_TRY IT_. The data below calls for an exact copy.

_DATA SEGMENT_.
....

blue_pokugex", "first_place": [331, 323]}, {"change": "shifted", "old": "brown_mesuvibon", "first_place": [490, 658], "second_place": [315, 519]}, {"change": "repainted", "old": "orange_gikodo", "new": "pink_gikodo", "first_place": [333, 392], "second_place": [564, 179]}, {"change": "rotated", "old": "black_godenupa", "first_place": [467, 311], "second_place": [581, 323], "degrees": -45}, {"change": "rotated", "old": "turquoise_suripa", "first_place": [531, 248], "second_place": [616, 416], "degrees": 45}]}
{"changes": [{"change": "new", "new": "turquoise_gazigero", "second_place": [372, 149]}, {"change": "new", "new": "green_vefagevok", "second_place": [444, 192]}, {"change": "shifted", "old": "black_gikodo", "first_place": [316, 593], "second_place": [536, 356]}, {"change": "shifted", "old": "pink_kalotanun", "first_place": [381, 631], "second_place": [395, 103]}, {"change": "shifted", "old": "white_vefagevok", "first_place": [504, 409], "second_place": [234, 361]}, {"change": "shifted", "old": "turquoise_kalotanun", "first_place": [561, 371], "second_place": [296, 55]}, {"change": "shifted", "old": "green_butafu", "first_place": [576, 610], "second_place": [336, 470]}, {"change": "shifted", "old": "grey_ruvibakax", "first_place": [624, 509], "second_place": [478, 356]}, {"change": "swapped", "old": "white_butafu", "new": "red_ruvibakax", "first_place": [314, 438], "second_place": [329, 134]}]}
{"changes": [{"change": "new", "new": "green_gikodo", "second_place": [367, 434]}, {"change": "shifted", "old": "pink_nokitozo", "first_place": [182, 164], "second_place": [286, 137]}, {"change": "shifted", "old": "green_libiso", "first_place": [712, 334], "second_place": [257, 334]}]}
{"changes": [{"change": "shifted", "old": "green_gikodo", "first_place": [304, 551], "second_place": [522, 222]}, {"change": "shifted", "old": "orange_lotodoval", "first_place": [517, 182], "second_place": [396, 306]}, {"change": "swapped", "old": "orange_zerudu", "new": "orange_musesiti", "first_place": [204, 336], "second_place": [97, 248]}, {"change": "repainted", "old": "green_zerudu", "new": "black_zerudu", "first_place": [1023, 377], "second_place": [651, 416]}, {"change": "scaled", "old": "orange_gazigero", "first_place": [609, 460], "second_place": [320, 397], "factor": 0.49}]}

....

_REPLY_.
blue_pokugex", "first_place": [331, 323]}, {"change": "shifted", "old": "brown_mesuvibon", "first_place": [490, 658], "second_place": [315, 519]}, {"change": "repainted", "old": "orange_gikodo", "new": "pink_gikodo", "first_place": [333, 392], "second_place": [564, 179]}, {"change": "rotated", "old": "black_godenupa", "first_place": [467, 311], "second_place": [581, 323], "degrees": -45}, {"change": "rotated", "old": "turquoise_suripa", "first_place": [531, 248], "second_place": [616, 416], "degrees": 45}]}
{"changes": [{"change": "new", "new": "turquoise_gazigero", "second_place": [372, 149]}, {"change": "new", "new": "green_vefagevok", "second_place": [444, 192]}, {"change": "shifted", "old": "black_gikodo", "first_place": [316, 593], "second_place": [536, 356]}, {"change": "shifted", "old": "pink_kalotanun", "first_place": [381, 631], "second_place": [395, 103]}, {"change": "shifted", "old": "white_vefagevok", "first_place": [504, 409], "second_place": [234, 361]}, {"change": "shifted", "old": "turquoise_kalotanun", "first_place": [561, 371], "second_place": [296, 55]}, {"change": "shifted", "old": "green_butafu", "first_place": [576, 610], "second_place": [336, 470]}, {"change": "shifted", "old": "grey_ruvibakax", "first_place": [624, 509], "second_place": [478, 356]}, {"change": "swapped", "old": "white_butafu", "new": "red_ruvibakax", "first_place": [314, 438], "second_place": [329, 134]}]}
{"changes": [{"change": "new", "new": "green_gikodo", "second_place": [367, 434]}, {"change": "shifted", "old": "pink_nokitozo", "first_place": [182, 164], "second_place": [286, 137]}, {"change": "shifted", "old": "green_libiso", "first_place": [712, 334], "second_place": [257, 334]}]}
{"changes": [{"change": "shifted", "old": "green_gikodo", "first_place": [304, 551], "second_place": [522, 222]}, {"change": "shifted", "old": "orange_lotodoval", "first_place": [517, 182], "second_place": [396, 306]}, {"change": "swapped", "old": "orange_zerudu", "new": "orange_musesiti", "first_place": [204, 336], "second_place": [97, 248]}, {"change": "repainted", "old": "green_zerudu", "new": "black_zerudu", "first_place": [1023, 377], "second_place": [651, 416]}, {"change": "scaled", "old": "orange_gazigero", "first_place": [609, 460], "second_place": [320, 397], "factor": 0.49}]}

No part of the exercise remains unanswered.